• What is required
Gather each line in the entries that includes the string "minus".

• Information supplied
◇ ◇ ◇ ◇ ◇ ◇ ◇

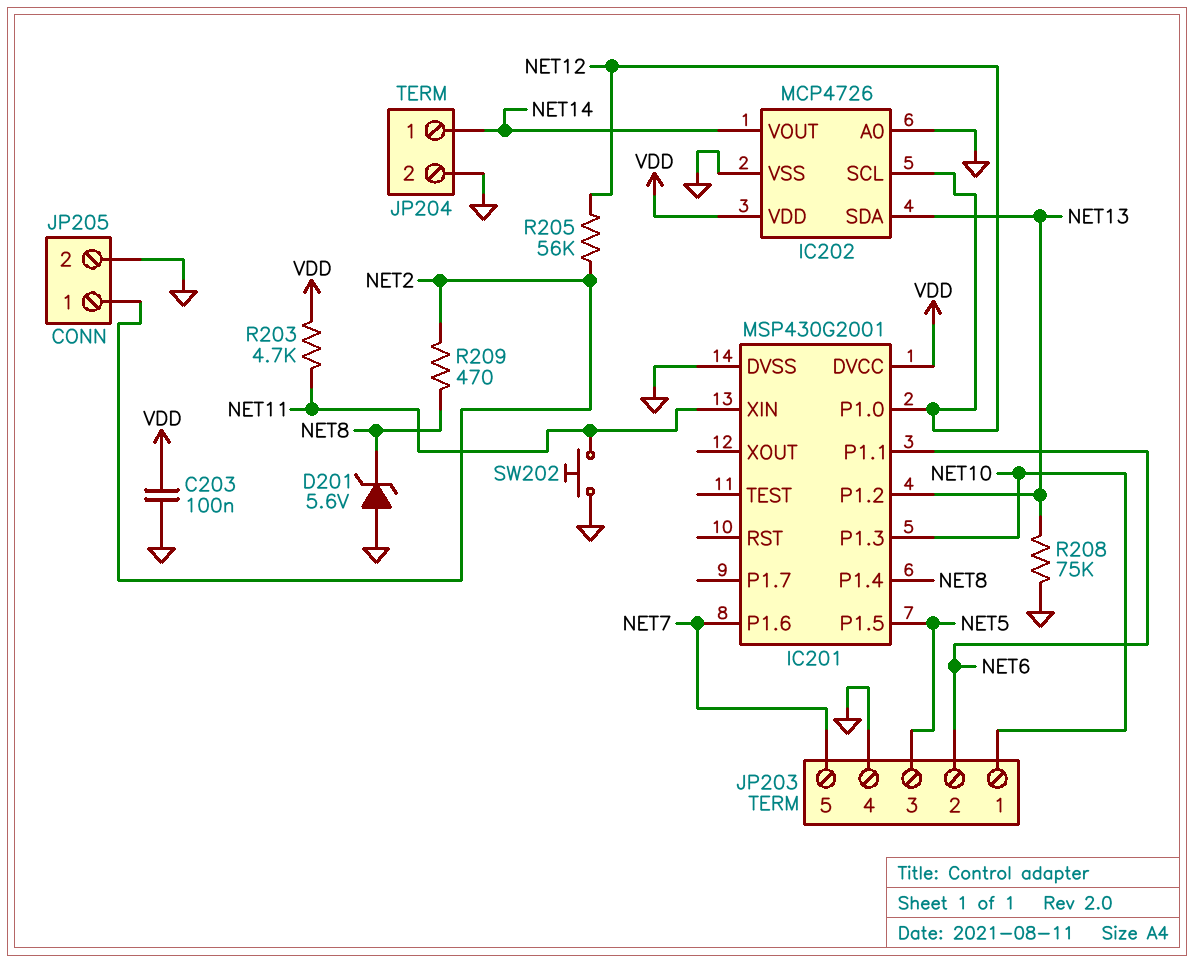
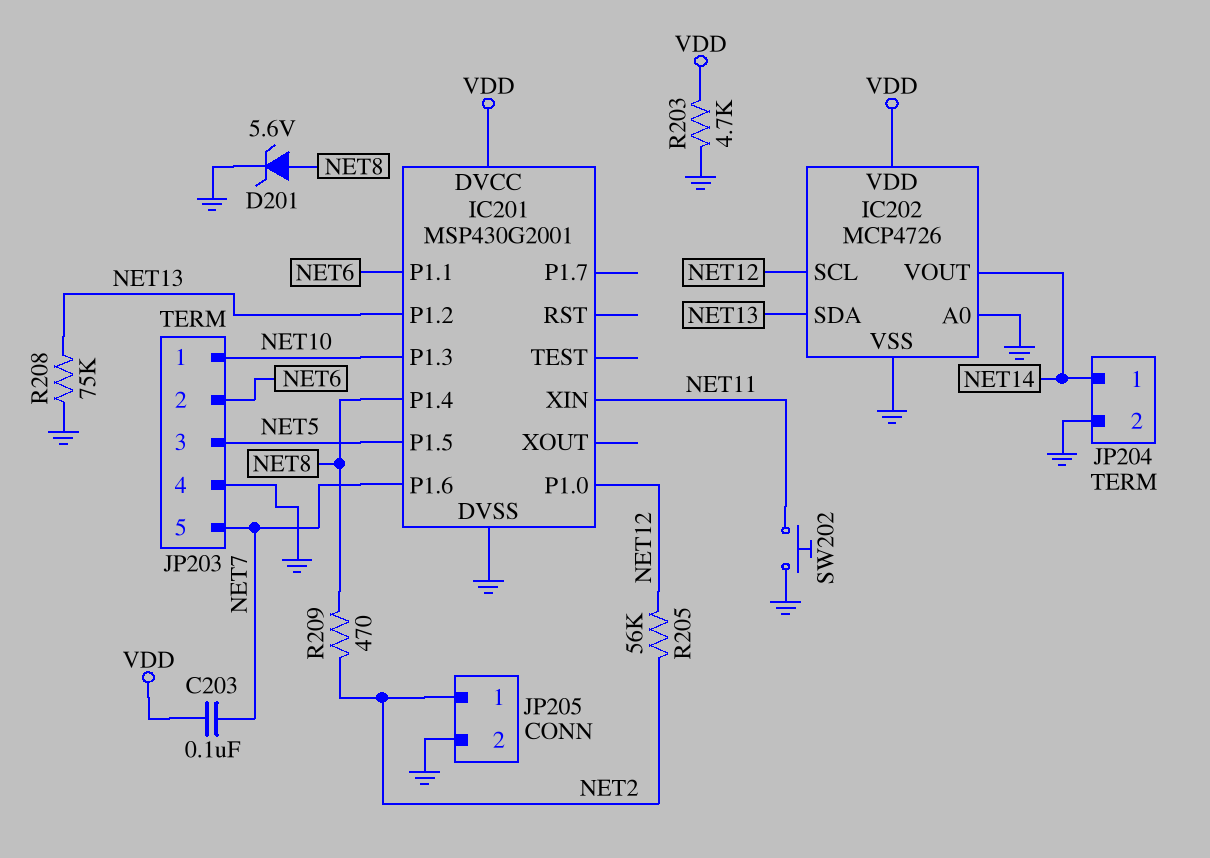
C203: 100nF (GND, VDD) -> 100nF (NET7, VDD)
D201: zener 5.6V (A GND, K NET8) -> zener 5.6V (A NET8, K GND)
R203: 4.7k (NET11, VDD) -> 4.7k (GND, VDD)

◇ ◇ ◇ ◇ ◇ ◇ ◇

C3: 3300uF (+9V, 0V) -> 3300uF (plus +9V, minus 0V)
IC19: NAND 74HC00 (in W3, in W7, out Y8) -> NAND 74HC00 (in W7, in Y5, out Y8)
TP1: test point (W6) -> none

◇ ◇ ◇ ◇ ◇ ◇ ◇

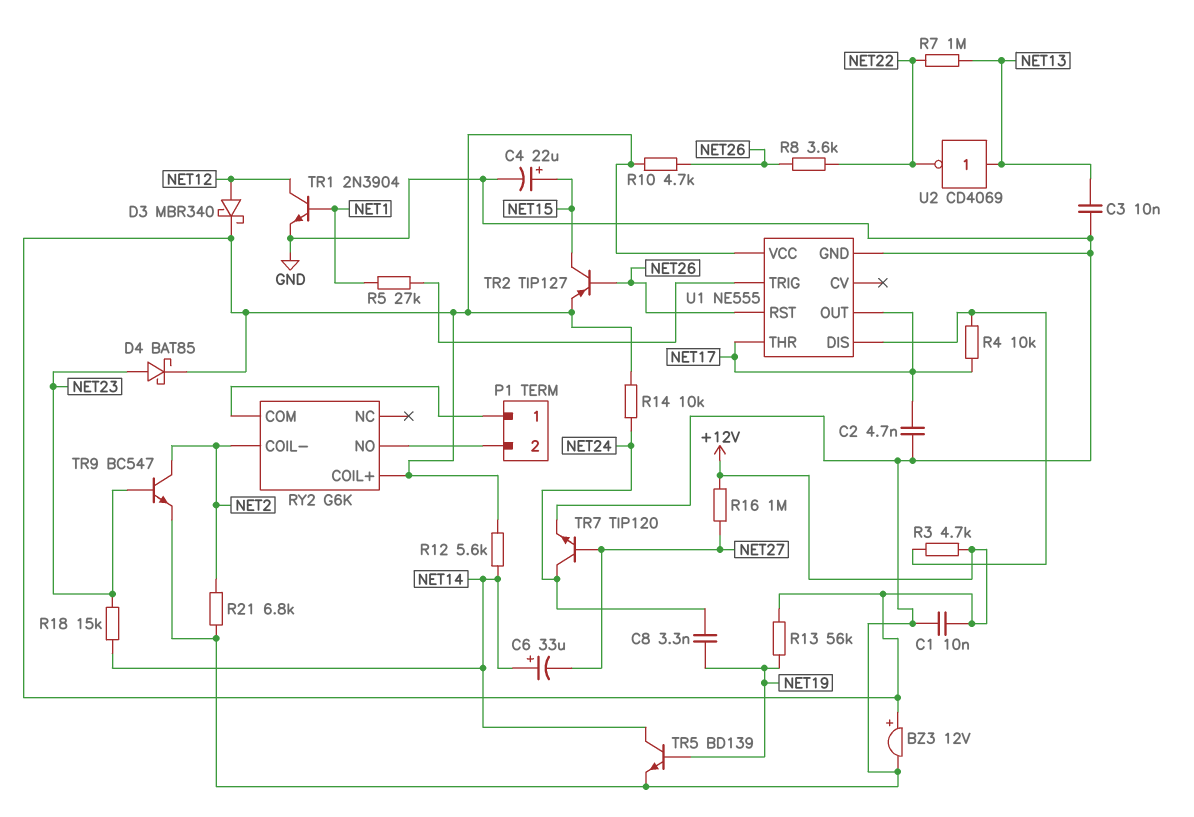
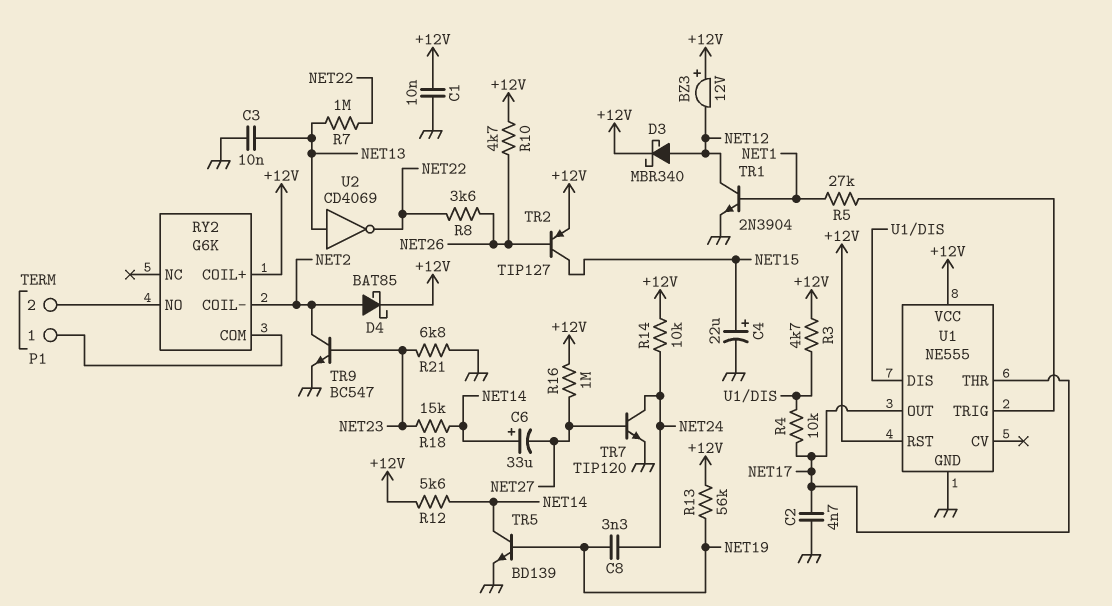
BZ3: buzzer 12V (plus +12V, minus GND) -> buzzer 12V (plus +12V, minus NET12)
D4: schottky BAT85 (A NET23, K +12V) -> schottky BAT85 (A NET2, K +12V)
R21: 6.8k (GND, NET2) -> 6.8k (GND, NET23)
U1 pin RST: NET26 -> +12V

◇ ◇ ◇ ◇ ◇ ◇ ◇

• Answer section
C3: 3300uF (+9V, 0V) -> 3300uF (plus +9V, minus 0V)
BZ3: buzzer 12V (plus +12V, minus GND) -> buzzer 12V (plus +12V, minus NET12)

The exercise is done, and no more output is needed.